All lines in the records below from the line with "C6: 100nF (-5V, 0V) -> 100nF (+12V, 0V)" through the line with "U1 pin in+: -5V -> SIG12" are to be given again exactly, both ends included; the pictures are to be left out.

Version comparison data

-- Opening Marker --

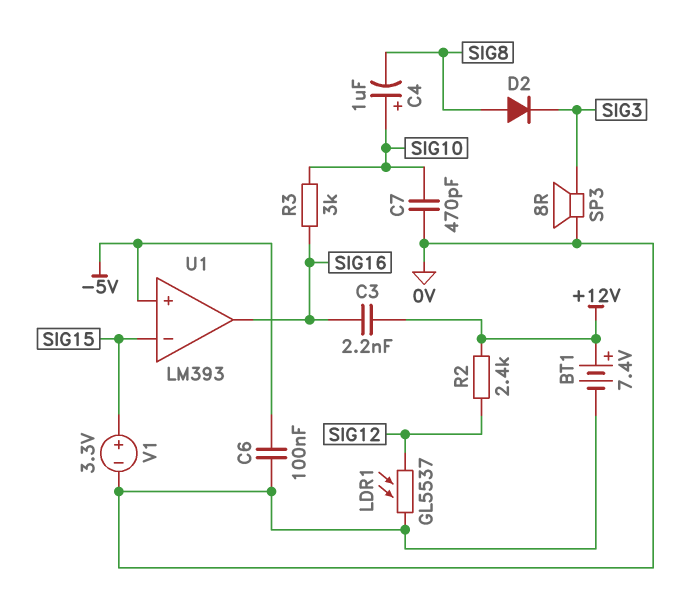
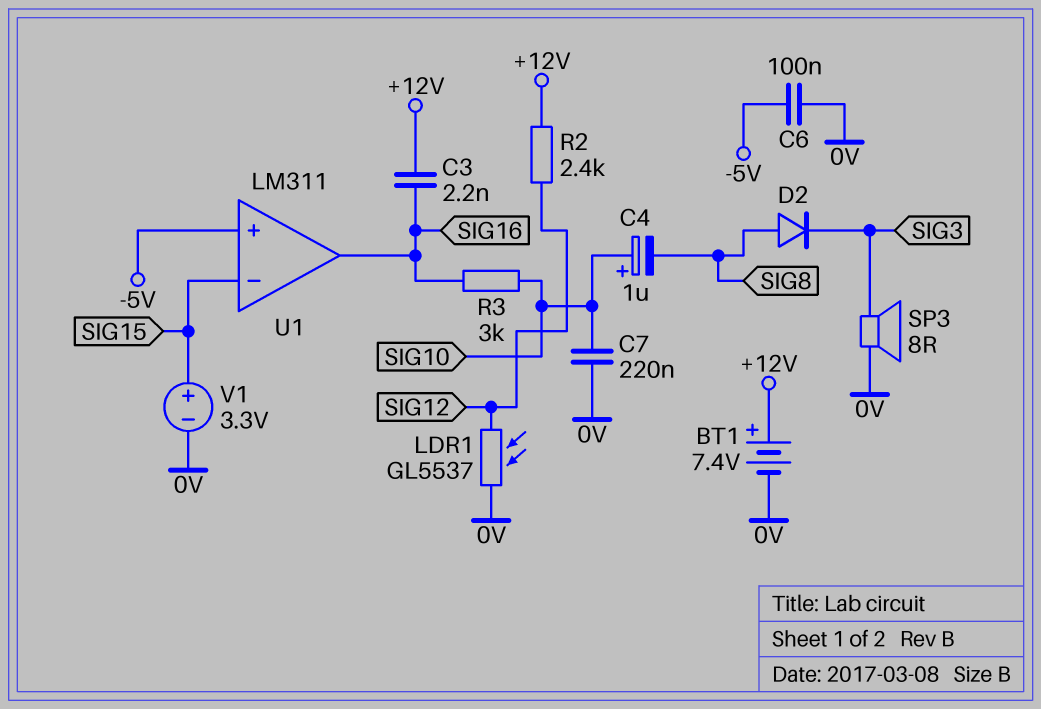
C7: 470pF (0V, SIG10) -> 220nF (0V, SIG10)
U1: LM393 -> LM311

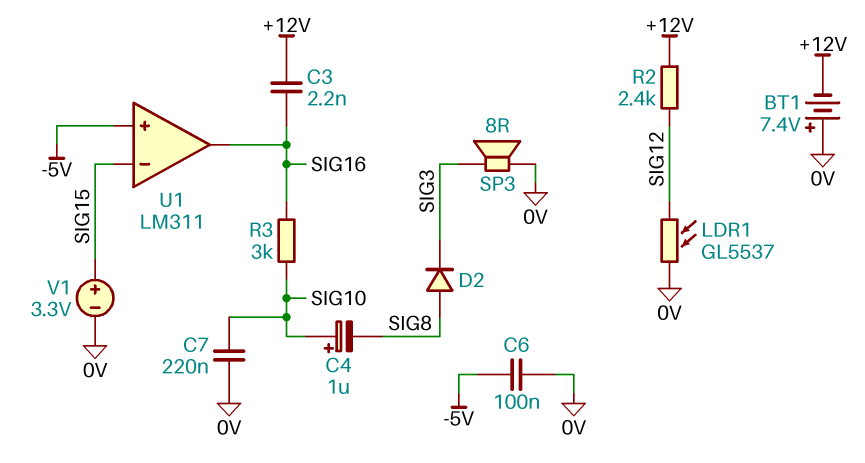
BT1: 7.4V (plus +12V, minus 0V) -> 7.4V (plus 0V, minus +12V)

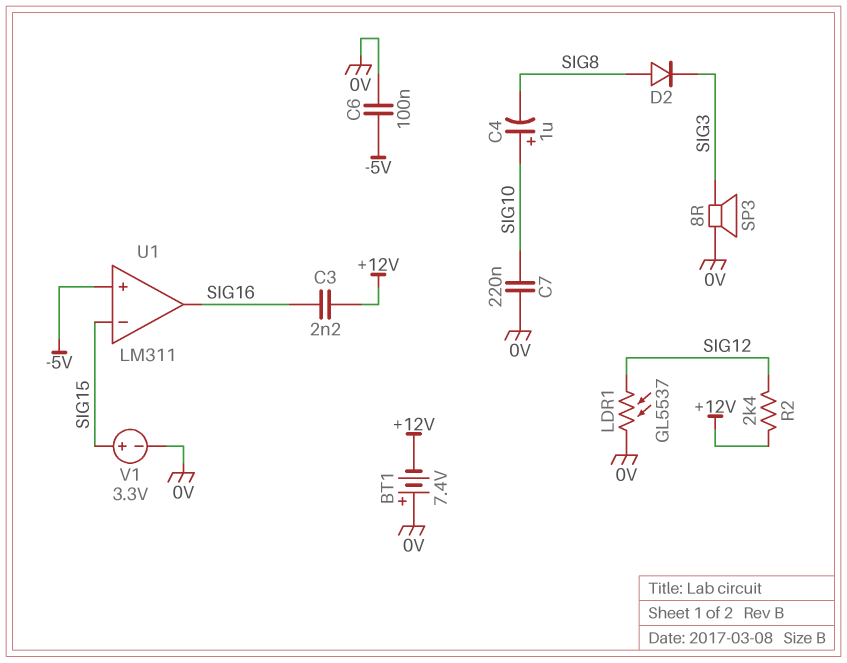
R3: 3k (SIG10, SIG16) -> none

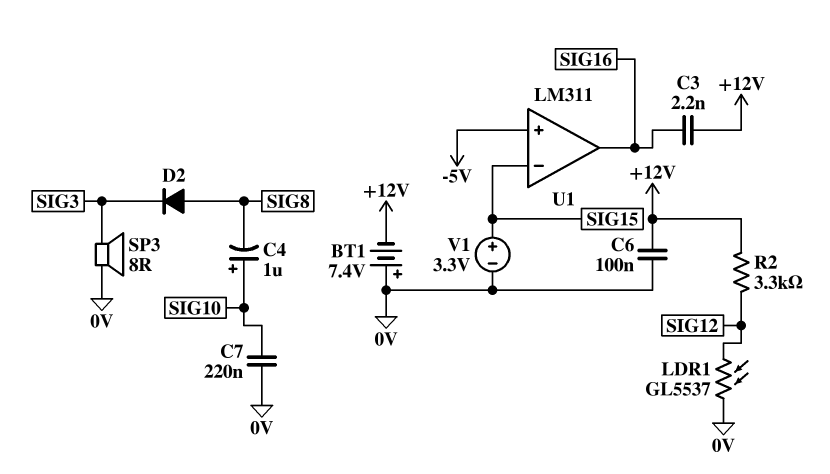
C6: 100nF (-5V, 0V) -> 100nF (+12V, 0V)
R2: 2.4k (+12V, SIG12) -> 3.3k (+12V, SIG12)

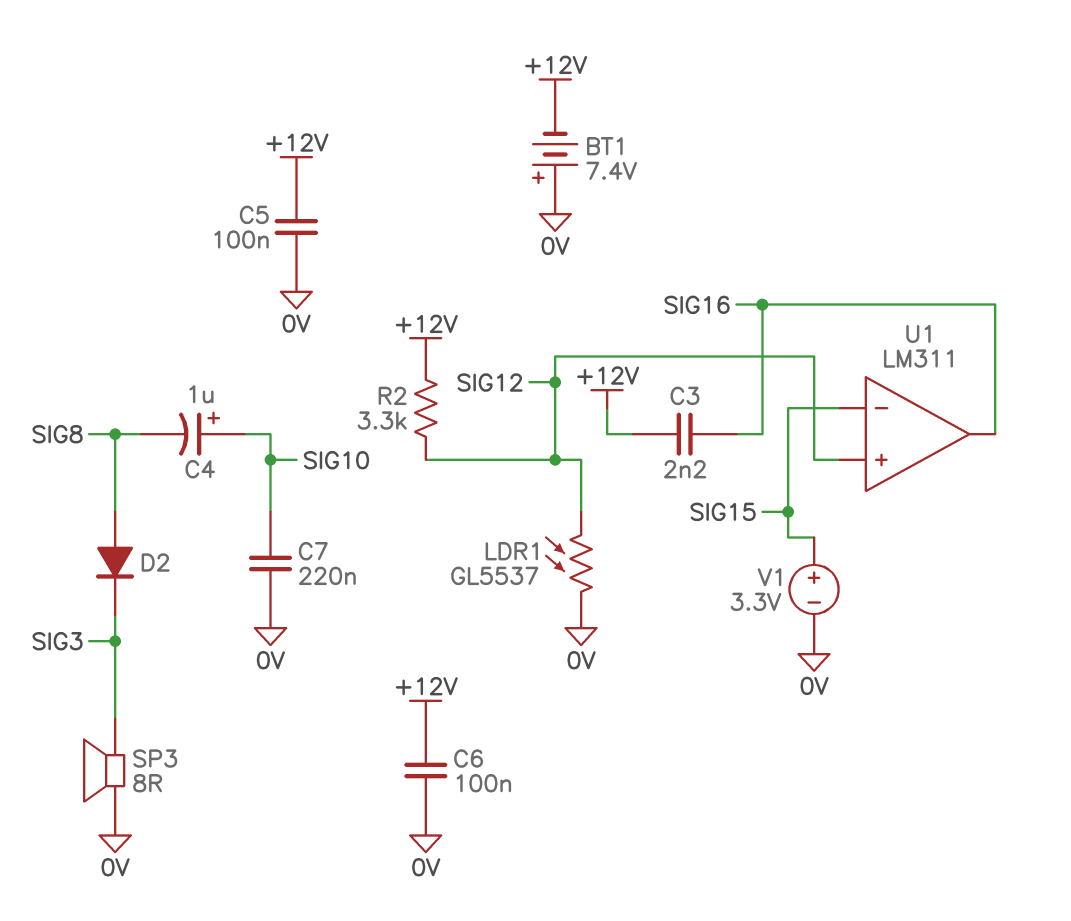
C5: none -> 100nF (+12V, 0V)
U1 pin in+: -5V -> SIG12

-- Closing Marker --
-- Opening Marker --

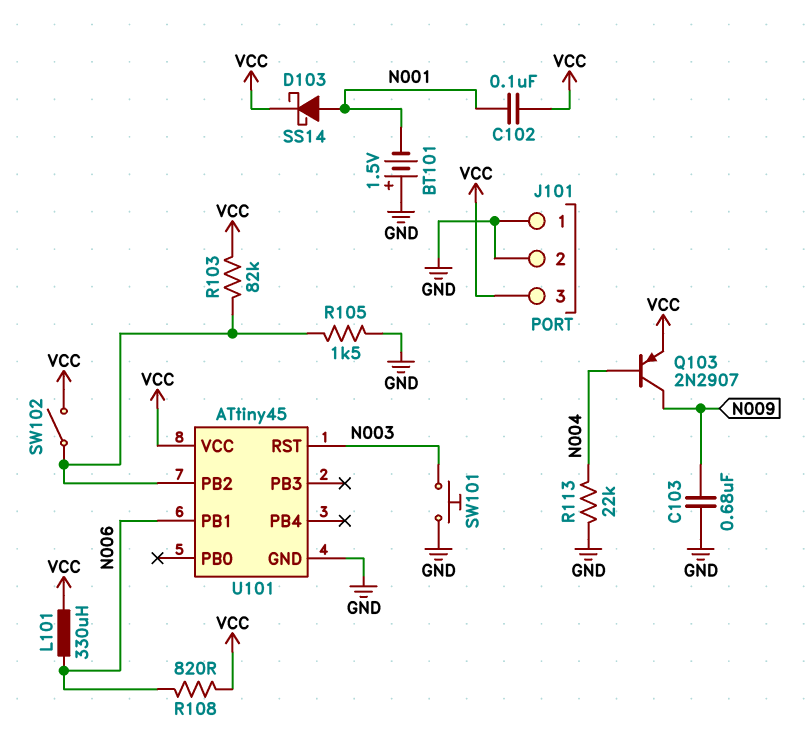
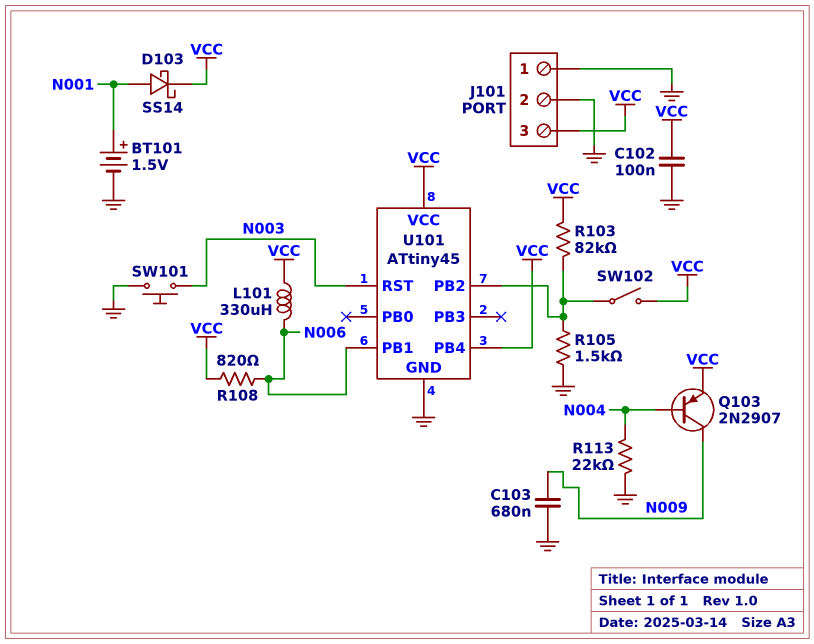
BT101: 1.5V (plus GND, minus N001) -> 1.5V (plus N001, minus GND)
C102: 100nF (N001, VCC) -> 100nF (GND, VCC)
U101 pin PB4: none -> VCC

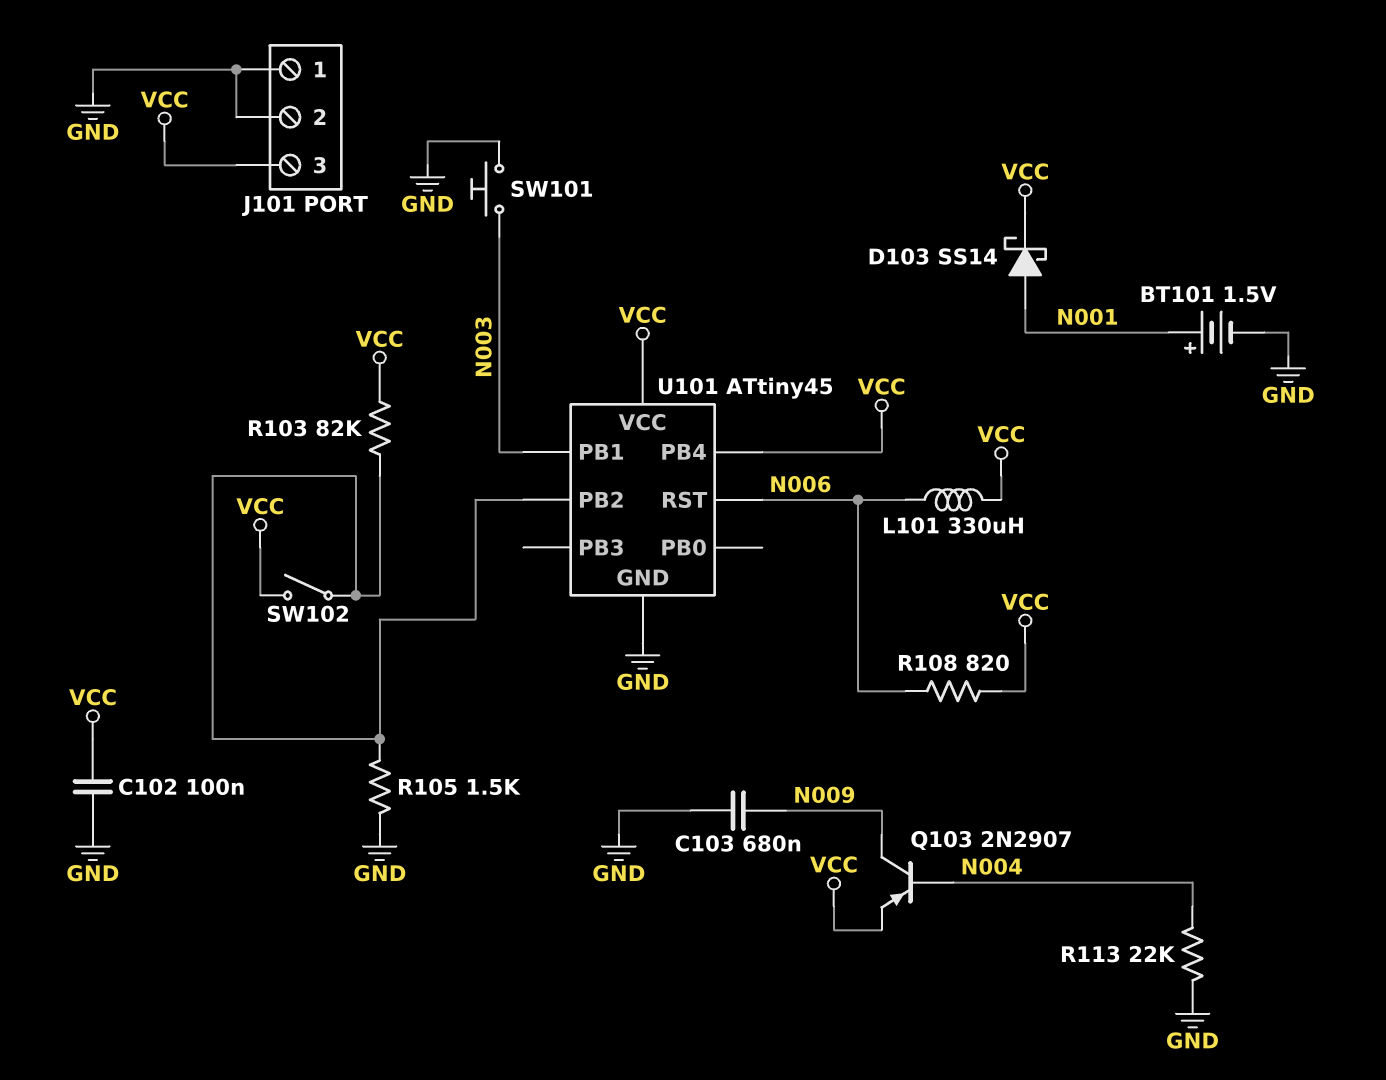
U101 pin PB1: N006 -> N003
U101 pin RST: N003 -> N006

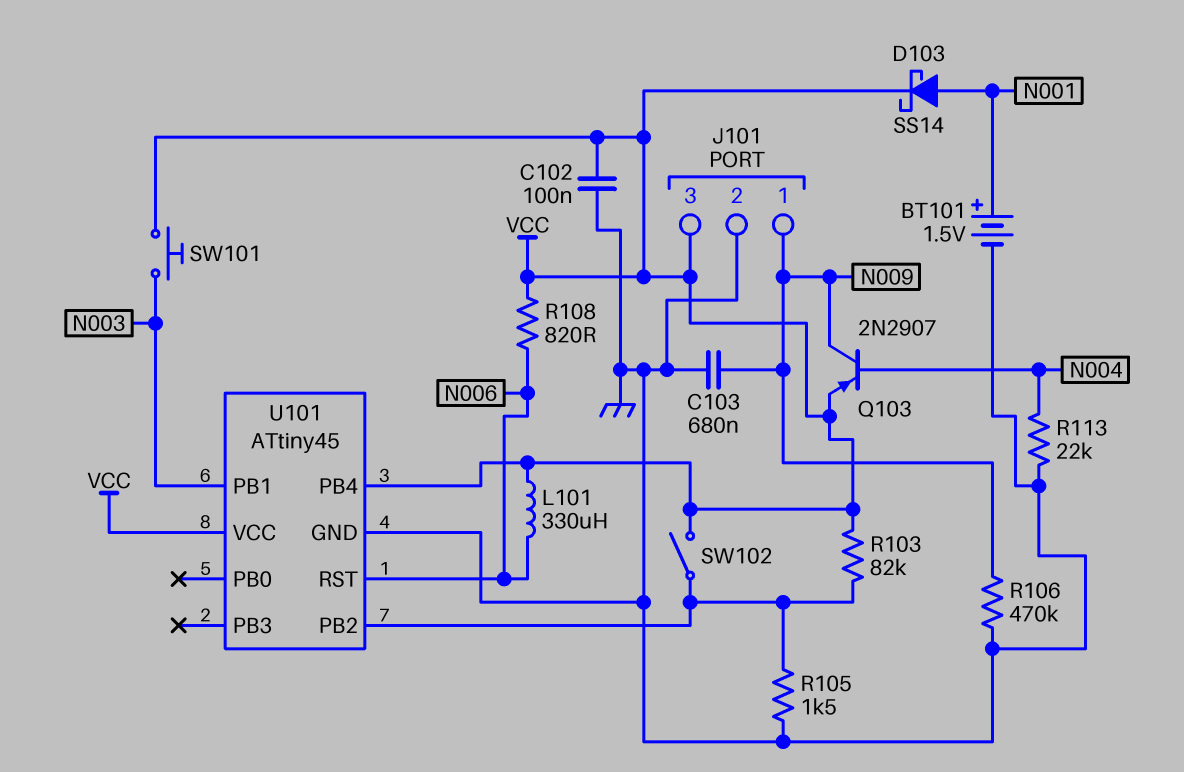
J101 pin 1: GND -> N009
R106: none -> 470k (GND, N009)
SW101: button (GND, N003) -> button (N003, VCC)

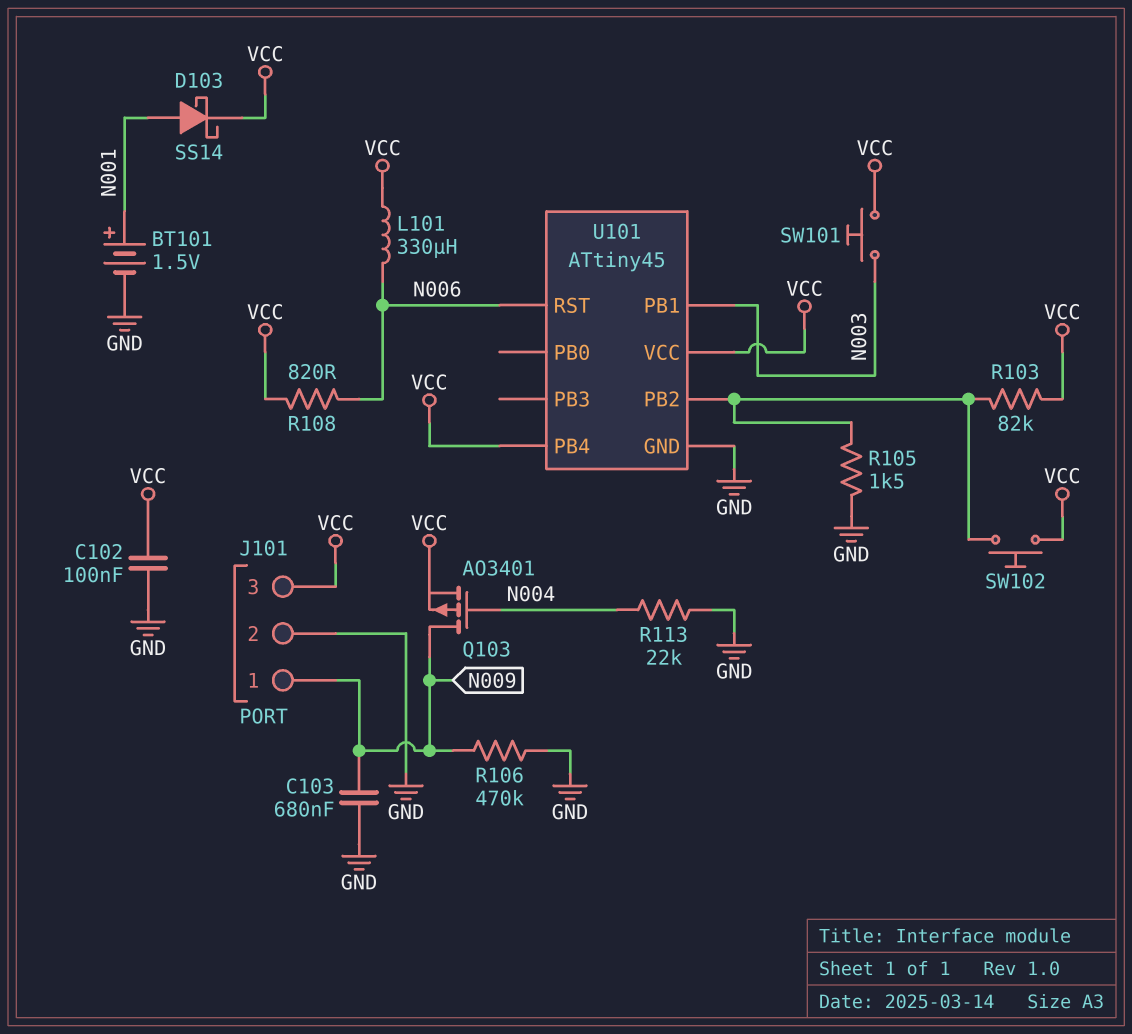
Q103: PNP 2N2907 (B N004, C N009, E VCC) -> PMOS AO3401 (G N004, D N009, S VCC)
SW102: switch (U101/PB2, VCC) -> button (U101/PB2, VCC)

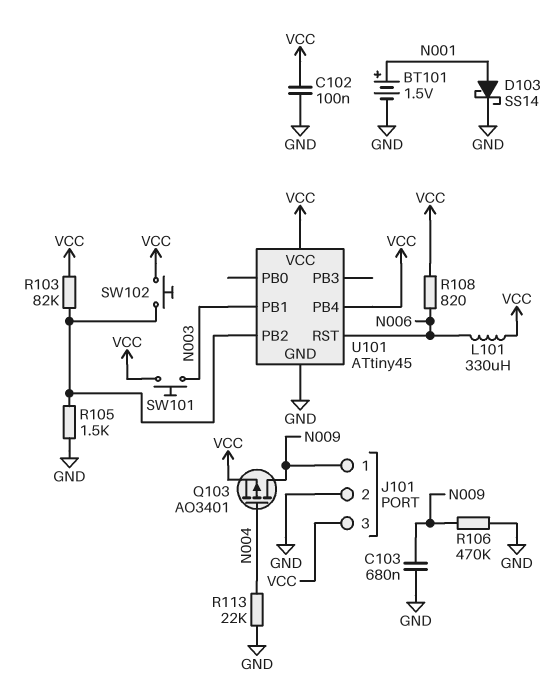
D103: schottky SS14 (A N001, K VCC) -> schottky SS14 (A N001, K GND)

-- Closing Marker --

» **ANSWER**
C6: 100nF (-5V, 0V) -> 100nF (+12V, 0V)
R2: 2.4k (+12V, SIG12) -> 3.3k (+12V, SIG12)

C5: none -> 100nF (+12V, 0V)
U1 pin in+: -5V -> SIG12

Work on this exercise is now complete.